= Data records =

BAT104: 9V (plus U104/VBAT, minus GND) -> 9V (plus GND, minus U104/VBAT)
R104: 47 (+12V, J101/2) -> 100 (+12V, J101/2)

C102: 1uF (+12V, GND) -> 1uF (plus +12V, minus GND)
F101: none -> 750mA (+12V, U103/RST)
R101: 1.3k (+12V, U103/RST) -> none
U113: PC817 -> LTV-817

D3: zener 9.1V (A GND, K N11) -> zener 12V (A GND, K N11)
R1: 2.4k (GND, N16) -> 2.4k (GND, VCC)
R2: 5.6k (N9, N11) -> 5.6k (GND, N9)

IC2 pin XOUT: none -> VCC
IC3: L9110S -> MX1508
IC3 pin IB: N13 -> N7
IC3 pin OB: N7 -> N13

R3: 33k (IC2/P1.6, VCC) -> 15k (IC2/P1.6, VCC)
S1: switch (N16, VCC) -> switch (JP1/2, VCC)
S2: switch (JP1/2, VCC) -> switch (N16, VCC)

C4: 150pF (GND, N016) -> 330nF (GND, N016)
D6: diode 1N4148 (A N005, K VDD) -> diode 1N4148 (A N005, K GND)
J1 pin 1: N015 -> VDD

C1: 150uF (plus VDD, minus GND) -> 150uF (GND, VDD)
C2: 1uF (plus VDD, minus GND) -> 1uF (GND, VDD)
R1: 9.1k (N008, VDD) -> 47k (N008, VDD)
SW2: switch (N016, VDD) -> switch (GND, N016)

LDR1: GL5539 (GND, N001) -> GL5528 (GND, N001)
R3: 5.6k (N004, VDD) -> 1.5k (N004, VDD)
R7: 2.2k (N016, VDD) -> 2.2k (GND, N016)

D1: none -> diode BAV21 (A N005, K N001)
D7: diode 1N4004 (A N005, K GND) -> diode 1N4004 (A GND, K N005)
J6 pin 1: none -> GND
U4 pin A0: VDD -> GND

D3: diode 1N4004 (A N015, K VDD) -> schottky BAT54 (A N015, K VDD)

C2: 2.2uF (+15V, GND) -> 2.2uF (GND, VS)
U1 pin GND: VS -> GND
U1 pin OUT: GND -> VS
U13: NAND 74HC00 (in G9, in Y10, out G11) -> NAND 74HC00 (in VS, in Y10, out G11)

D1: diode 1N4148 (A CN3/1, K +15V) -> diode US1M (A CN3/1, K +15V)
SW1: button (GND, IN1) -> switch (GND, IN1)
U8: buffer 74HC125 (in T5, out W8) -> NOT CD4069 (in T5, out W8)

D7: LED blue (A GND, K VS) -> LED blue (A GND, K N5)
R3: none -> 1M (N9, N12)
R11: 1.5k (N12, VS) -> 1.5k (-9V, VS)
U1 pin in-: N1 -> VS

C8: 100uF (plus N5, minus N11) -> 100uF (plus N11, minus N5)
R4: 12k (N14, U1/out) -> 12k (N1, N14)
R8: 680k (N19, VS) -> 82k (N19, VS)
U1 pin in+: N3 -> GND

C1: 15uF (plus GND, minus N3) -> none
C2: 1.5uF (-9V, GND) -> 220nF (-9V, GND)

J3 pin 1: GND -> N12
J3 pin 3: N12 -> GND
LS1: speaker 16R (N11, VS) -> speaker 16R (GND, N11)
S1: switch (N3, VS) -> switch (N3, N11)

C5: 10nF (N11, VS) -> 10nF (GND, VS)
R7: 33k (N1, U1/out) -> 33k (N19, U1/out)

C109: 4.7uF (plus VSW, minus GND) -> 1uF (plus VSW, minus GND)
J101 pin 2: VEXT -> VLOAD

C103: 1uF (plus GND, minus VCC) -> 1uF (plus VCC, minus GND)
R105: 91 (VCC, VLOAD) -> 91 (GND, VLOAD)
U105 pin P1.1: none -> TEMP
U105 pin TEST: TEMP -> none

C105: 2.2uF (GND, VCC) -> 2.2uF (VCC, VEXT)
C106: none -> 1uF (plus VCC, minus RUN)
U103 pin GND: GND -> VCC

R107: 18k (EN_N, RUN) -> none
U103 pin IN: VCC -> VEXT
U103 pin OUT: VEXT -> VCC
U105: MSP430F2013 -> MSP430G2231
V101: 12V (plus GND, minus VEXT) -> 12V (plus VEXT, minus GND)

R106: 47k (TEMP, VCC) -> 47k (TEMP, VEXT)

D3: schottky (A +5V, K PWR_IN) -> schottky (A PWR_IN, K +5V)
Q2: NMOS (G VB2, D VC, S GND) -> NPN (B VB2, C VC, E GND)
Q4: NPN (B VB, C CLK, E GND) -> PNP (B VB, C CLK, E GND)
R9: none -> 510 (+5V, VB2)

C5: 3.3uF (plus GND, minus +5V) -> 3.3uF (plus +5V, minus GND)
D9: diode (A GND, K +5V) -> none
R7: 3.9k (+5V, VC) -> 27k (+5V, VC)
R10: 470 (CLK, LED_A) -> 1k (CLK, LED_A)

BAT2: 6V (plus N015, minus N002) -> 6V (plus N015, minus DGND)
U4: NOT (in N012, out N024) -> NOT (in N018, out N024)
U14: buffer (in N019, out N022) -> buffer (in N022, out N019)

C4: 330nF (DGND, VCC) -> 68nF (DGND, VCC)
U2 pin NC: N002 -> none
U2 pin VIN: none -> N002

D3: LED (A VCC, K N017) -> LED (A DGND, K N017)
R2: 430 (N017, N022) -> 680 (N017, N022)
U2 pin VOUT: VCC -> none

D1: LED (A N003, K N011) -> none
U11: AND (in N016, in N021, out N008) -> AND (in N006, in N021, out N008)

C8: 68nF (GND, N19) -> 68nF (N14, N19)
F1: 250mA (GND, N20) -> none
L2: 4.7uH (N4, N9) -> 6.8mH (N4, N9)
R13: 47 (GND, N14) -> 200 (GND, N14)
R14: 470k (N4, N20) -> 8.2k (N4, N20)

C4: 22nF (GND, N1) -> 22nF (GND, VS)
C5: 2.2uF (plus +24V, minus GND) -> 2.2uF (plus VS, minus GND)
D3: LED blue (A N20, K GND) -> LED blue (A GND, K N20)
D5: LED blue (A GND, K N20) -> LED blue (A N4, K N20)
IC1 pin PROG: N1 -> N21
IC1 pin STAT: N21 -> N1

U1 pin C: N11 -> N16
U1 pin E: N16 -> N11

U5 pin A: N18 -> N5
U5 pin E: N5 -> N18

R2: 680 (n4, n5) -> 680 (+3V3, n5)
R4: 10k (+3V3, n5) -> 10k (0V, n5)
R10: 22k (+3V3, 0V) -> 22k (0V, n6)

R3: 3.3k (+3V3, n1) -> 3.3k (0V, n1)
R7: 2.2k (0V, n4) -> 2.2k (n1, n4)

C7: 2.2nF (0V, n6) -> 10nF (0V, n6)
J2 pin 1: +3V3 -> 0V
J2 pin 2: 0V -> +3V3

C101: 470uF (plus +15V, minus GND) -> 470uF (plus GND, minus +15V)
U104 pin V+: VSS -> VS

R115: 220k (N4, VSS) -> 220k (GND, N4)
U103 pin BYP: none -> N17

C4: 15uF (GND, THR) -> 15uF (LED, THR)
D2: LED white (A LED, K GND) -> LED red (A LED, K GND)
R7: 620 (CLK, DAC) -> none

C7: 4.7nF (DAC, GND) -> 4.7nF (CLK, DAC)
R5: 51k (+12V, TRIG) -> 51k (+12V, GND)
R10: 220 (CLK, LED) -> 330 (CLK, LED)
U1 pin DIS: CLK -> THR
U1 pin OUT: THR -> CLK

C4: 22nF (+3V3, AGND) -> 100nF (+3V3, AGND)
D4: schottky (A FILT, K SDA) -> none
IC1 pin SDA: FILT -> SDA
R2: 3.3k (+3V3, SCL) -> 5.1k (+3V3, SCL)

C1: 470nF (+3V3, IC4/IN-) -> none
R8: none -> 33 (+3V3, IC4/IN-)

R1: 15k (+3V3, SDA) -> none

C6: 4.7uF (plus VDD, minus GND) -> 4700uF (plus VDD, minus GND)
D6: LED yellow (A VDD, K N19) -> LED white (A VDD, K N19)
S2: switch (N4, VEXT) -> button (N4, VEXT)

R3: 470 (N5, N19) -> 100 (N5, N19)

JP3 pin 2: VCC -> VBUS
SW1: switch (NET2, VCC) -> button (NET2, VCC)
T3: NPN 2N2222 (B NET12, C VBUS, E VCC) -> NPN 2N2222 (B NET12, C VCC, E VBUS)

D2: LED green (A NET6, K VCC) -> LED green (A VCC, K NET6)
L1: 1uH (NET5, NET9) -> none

= Task requirements =
Copy out precisely the lines from the line with "R3: 33k (IC2/P1.6, VCC)" to the line with "J1 pin 1: N015 -> VDD" in the material above, including those two lines and omitting all the rest.

= Exercise output =
R3: 33k (IC2/P1.6, VCC) -> 15k (IC2/P1.6, VCC)
S1: switch (N16, VCC) -> switch (JP1/2, VCC)
S2: switch (JP1/2, VCC) -> switch (N16, VCC)

C4: 150pF (GND, N016) -> 330nF (GND, N016)
D6: diode 1N4148 (A N005, K VDD) -> diode 1N4148 (A N005, K GND)
J1 pin 1: N015 -> VDD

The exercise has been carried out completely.